**DATA ENTRIES:**

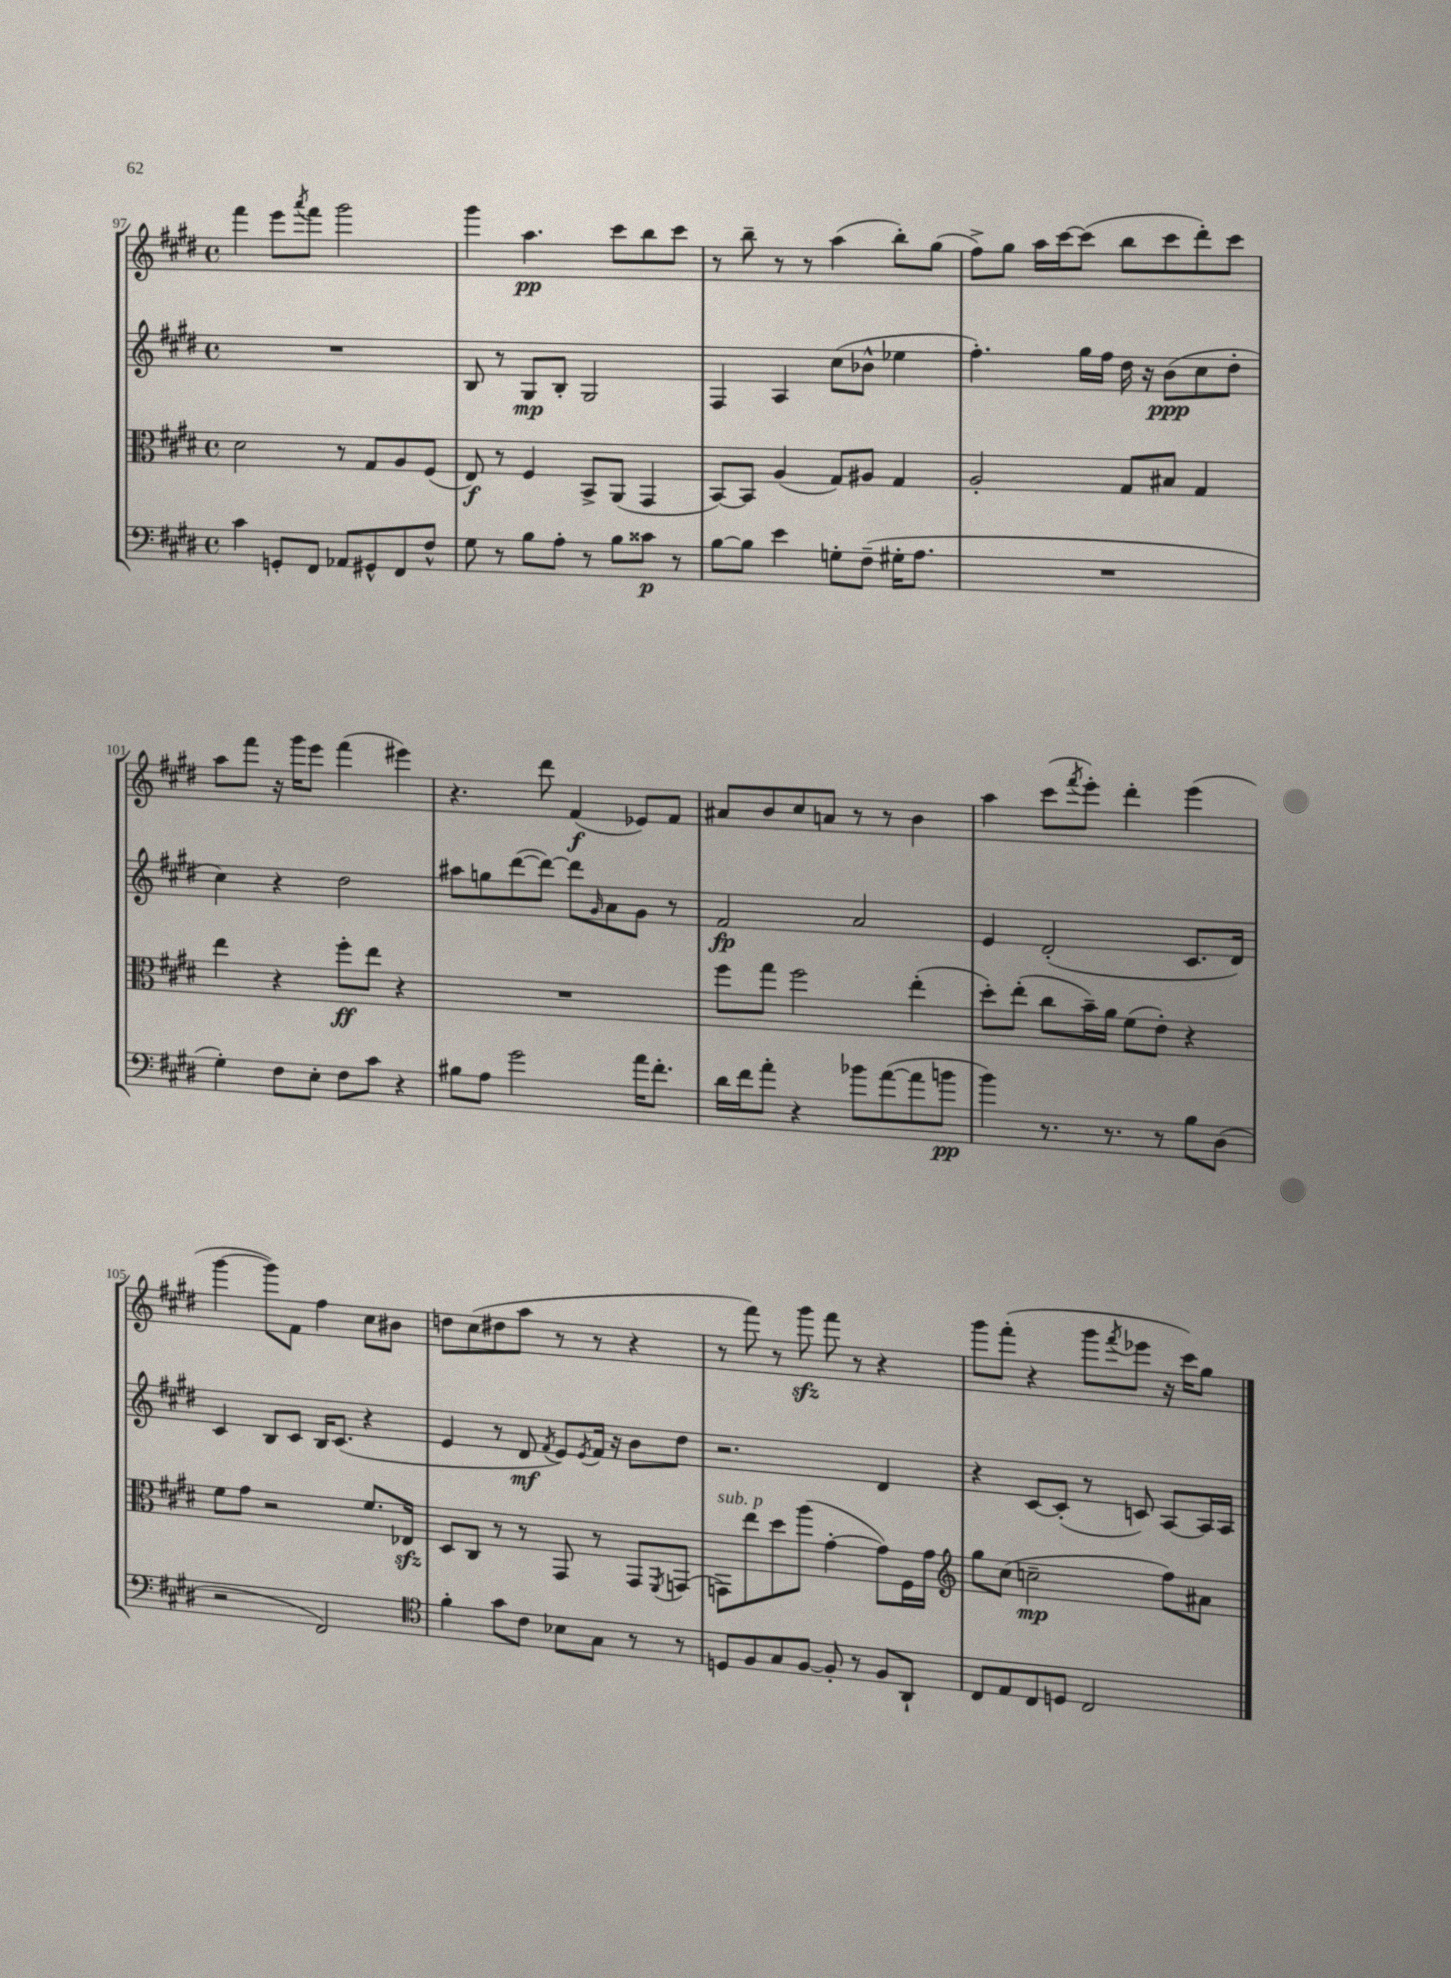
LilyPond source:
* * *
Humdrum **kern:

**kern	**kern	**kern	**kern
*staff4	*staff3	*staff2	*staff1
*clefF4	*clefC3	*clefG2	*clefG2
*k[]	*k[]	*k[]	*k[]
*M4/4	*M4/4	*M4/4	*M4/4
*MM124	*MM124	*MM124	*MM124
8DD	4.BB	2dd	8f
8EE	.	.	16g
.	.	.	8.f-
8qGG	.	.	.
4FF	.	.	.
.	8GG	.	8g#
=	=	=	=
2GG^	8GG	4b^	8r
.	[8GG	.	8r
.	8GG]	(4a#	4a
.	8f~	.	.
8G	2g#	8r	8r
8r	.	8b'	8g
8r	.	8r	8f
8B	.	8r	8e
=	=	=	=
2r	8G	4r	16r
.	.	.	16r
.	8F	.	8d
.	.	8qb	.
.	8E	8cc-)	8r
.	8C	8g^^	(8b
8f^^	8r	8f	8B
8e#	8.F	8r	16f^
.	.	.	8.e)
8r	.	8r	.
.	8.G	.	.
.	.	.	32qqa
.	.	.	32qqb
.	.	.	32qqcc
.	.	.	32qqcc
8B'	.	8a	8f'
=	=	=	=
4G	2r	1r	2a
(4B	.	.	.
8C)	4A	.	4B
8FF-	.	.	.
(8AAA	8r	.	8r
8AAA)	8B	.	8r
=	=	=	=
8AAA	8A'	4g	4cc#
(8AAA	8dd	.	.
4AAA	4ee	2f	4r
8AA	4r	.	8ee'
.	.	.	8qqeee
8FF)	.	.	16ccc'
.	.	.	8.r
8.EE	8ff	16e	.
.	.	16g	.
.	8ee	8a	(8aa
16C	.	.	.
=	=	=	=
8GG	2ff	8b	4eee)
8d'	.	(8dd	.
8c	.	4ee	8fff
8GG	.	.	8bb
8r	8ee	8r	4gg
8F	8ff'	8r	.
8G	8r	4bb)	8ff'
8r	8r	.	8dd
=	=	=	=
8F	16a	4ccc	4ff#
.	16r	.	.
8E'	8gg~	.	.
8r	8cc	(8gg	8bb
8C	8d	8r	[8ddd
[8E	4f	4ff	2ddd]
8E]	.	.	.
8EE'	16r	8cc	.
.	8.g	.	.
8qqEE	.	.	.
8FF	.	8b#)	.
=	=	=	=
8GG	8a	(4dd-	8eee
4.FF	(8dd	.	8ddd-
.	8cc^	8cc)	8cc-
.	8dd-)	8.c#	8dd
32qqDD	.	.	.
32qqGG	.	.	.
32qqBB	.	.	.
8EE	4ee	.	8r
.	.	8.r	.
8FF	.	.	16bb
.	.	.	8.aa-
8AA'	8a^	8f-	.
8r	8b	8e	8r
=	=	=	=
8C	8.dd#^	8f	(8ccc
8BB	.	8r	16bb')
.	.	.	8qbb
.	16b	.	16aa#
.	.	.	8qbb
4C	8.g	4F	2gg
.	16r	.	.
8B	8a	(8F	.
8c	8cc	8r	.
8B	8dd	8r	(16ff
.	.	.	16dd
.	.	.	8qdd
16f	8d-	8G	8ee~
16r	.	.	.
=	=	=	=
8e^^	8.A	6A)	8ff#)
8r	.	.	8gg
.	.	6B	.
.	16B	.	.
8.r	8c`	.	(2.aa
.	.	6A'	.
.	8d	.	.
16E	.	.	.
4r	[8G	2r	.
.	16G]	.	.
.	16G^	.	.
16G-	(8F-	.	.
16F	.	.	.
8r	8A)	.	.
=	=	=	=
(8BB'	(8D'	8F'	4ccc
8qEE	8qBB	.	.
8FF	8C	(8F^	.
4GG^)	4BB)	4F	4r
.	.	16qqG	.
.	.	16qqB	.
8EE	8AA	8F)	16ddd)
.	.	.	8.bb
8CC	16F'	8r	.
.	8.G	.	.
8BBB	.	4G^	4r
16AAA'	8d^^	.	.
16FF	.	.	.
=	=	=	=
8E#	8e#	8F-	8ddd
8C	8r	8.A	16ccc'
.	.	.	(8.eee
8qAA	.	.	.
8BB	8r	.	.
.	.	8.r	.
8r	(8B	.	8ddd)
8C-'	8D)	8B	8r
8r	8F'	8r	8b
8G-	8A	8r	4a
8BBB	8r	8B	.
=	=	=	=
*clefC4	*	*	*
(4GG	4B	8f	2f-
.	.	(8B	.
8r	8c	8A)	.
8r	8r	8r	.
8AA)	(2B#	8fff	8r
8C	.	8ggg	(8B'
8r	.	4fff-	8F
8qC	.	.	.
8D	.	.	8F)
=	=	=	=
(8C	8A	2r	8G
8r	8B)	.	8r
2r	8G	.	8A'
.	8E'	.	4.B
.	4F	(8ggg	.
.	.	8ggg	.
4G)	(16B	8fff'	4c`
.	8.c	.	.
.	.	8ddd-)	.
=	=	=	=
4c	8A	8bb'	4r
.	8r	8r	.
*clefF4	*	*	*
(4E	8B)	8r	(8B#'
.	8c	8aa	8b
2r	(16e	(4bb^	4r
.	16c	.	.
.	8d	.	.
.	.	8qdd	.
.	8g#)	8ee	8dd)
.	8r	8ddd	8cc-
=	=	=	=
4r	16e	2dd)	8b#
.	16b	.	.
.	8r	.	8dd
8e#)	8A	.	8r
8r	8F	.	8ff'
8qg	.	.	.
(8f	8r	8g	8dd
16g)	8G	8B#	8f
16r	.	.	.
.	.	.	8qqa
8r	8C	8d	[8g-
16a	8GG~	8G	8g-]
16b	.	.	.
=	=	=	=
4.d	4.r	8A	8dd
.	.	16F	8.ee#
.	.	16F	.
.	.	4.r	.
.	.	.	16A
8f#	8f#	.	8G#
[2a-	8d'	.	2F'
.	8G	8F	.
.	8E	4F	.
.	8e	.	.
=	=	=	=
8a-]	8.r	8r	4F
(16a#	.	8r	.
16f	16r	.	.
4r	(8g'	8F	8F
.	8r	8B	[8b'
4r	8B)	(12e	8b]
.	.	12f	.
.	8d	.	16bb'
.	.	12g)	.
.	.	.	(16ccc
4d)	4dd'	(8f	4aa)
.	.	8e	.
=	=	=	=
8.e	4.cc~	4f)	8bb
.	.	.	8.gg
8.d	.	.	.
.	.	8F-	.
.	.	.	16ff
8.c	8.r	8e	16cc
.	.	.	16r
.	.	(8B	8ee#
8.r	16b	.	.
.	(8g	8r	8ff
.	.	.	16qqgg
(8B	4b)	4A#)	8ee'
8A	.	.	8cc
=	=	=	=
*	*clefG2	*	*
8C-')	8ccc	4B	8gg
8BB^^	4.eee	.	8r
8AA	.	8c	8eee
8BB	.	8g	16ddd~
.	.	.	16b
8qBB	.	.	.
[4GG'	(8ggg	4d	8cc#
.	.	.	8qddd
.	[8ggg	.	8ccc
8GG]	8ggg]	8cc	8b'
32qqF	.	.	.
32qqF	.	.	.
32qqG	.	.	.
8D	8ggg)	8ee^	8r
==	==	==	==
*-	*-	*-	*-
...
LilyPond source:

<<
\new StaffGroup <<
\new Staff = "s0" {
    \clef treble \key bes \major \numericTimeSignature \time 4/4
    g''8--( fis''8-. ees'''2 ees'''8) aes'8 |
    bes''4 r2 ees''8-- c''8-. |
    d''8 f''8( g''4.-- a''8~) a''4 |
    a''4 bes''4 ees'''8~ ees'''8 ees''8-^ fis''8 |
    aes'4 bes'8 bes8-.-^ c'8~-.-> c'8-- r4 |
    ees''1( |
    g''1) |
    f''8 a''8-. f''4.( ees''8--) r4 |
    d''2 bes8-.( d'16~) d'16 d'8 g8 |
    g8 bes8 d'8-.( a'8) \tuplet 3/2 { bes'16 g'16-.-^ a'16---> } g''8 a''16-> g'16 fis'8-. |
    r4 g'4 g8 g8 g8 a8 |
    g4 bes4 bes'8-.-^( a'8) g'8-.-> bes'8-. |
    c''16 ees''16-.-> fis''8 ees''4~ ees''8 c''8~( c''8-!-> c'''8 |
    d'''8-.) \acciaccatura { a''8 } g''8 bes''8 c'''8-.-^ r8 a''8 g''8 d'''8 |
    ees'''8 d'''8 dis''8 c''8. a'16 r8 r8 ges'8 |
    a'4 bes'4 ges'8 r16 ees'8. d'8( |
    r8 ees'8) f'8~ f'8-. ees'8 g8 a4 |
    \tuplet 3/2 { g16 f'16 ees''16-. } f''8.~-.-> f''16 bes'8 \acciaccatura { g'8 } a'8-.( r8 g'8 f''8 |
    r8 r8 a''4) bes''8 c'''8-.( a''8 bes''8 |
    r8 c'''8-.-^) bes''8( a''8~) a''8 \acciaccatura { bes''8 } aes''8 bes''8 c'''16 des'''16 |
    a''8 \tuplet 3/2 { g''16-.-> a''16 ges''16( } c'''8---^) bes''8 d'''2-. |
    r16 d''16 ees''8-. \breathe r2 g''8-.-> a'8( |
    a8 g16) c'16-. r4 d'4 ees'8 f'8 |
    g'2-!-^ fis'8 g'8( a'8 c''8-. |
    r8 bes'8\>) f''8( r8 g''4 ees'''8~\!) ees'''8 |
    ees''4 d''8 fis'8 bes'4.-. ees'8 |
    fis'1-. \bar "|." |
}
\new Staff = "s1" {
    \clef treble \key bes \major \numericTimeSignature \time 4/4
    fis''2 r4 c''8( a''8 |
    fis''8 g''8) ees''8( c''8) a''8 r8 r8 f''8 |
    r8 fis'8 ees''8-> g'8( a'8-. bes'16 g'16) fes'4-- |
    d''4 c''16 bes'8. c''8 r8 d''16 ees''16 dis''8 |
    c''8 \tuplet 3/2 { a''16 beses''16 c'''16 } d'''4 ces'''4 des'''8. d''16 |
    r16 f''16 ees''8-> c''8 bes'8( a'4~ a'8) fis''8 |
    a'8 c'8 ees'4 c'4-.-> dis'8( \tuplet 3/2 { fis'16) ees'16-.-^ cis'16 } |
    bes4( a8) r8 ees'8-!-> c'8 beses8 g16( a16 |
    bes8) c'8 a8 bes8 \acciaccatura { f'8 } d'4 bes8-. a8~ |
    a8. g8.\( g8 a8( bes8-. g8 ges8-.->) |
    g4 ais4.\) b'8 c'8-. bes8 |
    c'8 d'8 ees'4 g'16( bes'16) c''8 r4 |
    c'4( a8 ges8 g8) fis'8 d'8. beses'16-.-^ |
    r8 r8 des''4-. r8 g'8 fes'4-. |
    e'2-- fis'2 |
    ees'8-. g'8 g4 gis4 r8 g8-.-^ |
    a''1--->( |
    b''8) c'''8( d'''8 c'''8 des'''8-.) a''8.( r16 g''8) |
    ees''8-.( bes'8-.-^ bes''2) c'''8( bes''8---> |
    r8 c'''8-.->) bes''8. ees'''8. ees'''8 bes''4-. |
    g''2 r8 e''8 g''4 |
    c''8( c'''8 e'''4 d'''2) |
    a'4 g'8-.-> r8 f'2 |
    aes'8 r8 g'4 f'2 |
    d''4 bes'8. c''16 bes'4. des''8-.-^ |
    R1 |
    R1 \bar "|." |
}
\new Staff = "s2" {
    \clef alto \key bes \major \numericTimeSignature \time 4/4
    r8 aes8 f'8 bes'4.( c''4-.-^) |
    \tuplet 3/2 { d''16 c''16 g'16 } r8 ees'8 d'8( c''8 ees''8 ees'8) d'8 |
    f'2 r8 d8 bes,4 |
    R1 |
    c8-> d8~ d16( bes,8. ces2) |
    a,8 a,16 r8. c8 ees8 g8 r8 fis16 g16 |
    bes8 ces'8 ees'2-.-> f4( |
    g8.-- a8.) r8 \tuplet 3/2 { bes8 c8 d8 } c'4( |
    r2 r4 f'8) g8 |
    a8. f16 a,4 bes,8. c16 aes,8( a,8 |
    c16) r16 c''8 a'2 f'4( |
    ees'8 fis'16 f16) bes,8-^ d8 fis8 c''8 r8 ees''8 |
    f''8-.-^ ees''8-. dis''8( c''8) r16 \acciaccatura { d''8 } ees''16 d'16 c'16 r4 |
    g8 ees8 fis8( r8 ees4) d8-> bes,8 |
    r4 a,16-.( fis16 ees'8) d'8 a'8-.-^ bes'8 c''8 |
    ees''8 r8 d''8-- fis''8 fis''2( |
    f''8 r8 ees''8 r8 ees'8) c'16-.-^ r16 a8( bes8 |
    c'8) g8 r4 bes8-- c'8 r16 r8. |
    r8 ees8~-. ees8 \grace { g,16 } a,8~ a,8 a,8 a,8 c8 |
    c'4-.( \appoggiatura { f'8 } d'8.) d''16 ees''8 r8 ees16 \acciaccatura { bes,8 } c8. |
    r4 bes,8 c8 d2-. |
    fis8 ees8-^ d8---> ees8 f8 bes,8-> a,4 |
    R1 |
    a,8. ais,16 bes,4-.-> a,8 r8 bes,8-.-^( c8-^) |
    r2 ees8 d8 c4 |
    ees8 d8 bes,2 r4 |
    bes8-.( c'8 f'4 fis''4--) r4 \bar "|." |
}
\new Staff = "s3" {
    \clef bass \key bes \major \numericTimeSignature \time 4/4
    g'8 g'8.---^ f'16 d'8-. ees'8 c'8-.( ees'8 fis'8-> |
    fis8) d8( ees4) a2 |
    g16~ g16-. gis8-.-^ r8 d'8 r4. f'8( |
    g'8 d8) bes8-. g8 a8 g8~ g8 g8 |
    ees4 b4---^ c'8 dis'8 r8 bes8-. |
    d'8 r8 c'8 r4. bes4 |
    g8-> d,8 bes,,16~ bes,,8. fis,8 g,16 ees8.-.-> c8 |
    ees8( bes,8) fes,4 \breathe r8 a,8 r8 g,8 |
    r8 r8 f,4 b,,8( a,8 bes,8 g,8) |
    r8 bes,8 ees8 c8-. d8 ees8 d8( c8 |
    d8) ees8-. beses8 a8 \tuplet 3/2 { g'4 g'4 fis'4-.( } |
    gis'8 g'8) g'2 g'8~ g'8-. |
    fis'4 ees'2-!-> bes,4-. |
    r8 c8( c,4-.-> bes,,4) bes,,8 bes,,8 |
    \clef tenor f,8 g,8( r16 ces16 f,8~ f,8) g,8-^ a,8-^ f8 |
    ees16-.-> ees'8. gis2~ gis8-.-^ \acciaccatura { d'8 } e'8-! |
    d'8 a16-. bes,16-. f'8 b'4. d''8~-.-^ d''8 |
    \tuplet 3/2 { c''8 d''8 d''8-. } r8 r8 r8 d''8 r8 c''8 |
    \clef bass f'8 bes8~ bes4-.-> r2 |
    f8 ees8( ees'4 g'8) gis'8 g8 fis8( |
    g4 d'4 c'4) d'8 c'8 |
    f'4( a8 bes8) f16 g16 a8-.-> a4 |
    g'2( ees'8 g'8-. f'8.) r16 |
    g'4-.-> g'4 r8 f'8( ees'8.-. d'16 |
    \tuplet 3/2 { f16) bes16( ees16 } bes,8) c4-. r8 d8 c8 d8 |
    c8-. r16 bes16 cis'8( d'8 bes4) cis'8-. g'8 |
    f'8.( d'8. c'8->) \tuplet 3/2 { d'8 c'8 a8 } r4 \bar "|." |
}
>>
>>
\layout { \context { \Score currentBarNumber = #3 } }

**WORK TO BE COMPLETED:** Pick out every line in the records containing the string "numericTimeSignature" and copy each one in full.

**SOLUTION TO THIS PROBLEM:**
    \clef treble \key bes \major \numericTimeSignature \time 4/4
    \clef treble \key bes \major \numericTimeSignature \time 4/4
    \clef alto \key bes \major \numericTimeSignature \time 4/4
    \clef bass \key bes \major \numericTimeSignature \time 4/4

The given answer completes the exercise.